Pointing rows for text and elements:
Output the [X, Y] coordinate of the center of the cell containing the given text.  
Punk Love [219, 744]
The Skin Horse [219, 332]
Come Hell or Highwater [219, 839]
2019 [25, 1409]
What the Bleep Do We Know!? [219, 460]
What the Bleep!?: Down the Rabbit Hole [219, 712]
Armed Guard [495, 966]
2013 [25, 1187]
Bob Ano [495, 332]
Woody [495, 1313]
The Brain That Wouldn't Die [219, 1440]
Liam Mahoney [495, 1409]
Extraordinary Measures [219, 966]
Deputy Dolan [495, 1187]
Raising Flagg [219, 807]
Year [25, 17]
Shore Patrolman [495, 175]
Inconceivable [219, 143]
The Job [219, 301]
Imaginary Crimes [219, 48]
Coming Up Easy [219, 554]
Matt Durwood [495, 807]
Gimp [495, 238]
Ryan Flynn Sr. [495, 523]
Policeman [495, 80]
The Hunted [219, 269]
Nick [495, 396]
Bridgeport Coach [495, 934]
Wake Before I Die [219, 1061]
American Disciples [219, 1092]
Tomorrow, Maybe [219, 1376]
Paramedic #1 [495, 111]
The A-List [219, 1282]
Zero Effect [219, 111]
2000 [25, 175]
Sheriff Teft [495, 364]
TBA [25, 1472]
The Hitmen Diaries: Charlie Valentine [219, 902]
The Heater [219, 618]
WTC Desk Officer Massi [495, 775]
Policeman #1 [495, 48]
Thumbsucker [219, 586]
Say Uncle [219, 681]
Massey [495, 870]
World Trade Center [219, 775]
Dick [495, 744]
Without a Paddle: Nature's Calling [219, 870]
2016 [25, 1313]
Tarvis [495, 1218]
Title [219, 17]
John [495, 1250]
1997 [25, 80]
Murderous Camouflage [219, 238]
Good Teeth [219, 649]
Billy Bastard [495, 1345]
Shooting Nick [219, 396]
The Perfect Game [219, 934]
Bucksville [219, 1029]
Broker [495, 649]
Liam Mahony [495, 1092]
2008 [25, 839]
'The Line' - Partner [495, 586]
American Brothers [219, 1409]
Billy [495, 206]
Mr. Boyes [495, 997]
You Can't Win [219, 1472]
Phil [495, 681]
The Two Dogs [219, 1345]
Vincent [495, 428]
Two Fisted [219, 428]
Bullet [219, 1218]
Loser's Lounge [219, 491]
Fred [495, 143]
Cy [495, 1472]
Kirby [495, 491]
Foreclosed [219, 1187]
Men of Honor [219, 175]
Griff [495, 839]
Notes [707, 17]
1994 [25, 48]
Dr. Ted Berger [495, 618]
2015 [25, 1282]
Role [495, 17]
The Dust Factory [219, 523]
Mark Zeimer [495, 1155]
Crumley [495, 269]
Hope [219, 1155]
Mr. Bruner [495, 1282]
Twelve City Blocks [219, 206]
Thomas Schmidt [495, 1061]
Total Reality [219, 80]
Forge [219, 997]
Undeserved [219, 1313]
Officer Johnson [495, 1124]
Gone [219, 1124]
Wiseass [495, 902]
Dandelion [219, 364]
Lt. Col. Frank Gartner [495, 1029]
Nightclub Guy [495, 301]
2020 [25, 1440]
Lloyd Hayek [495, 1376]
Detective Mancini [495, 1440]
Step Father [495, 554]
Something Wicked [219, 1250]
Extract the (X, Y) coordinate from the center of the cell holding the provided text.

- [STATED PROBLEM]: Repeat every one of these rows word for word.

- [WRITTEN ANSWER]:
Output the [X, Y] coordinate of the center of the cell containing the given text.  
Punk Love [219, 744]
The Skin Horse [219, 332]
Come Hell or Highwater [219, 839]
2019 [25, 1409]
What the Bleep Do We Know!? [219, 460]
What the Bleep!?: Down the Rabbit Hole [219, 712]
Armed Guard [495, 966]
2013 [25, 1187]
Bob Ano [495, 332]
Woody [495, 1313]
The Brain That Wouldn't Die [219, 1440]
Liam Mahoney [495, 1409]
Extraordinary Measures [219, 966]
Deputy Dolan [495, 1187]
Raising Flagg [219, 807]
Year [25, 17]
Shore Patrolman [495, 175]
Inconceivable [219, 143]
The Job [219, 301]
Imaginary Crimes [219, 48]
Coming Up Easy [219, 554]
Matt Durwood [495, 807]
Gimp [495, 238]
Ryan Flynn Sr. [495, 523]
Policeman [495, 80]
The Hunted [219, 269]
Nick [495, 396]
Bridgeport Coach [495, 934]
Wake Before I Die [219, 1061]
American Disciples [219, 1092]
Tomorrow, Maybe [219, 1376]
Paramedic #1 [495, 111]
The A-List [219, 1282]
Zero Effect [219, 111]
2000 [25, 175]
Sheriff Teft [495, 364]
TBA [25, 1472]
The Hitmen Diaries: Charlie Valentine [219, 902]
The Heater [219, 618]
WTC Desk Officer Massi [495, 775]
Policeman #1 [495, 48]
Thumbsucker [219, 586]
Say Uncle [219, 681]
Massey [495, 870]
World Trade Center [219, 775]
Dick [495, 744]
Without a Paddle: Nature's Calling [219, 870]
2016 [25, 1313]
Tarvis [495, 1218]
Title [219, 17]
John [495, 1250]
1997 [25, 80]
Murderous Camouflage [219, 238]
Good Teeth [219, 649]
Billy Bastard [495, 1345]
Shooting Nick [219, 396]
The Perfect Game [219, 934]
Bucksville [219, 1029]
Broker [495, 649]
Liam Mahony [495, 1092]
2008 [25, 839]
'The Line' - Partner [495, 586]
American Brothers [219, 1409]
Billy [495, 206]
Mr. Boyes [495, 997]
You Can't Win [219, 1472]
Phil [495, 681]
The Two Dogs [219, 1345]
Vincent [495, 428]
Two Fisted [219, 428]
Bullet [219, 1218]
Loser's Lounge [219, 491]
Fred [495, 143]
Cy [495, 1472]
Kirby [495, 491]
Foreclosed [219, 1187]
Men of Honor [219, 175]
Griff [495, 839]
Notes [707, 17]
1994 [25, 48]
Dr. Ted Berger [495, 618]
2015 [25, 1282]
Role [495, 17]
The Dust Factory [219, 523]
Mark Zeimer [495, 1155]
Crumley [495, 269]
Hope [219, 1155]
Mr. Bruner [495, 1282]
Twelve City Blocks [219, 206]
Thomas Schmidt [495, 1061]
Total Reality [219, 80]
Forge [219, 997]
Undeserved [219, 1313]
Officer Johnson [495, 1124]
Gone [219, 1124]
Wiseass [495, 902]
Dandelion [219, 364]
Lt. Col. Frank Gartner [495, 1029]
Nightclub Guy [495, 301]
2020 [25, 1440]
Lloyd Hayek [495, 1376]
Detective Mancini [495, 1440]
Step Father [495, 554]
Something Wicked [219, 1250]
Extract the (X, Y) coordinate from the center of the cell holding the provided text.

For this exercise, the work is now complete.